◆ **WORK ITEM**:
Each line of the records containing "dice" is to be copied out and returned.

[Dataset records]
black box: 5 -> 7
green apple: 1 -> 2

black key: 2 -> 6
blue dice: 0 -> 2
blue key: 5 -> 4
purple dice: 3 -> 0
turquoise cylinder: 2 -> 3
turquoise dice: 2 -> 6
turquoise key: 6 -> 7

◆ **EXERCISE OUTPUT**:
blue dice: 0 -> 2
purple dice: 3 -> 0
turquoise dice: 2 -> 6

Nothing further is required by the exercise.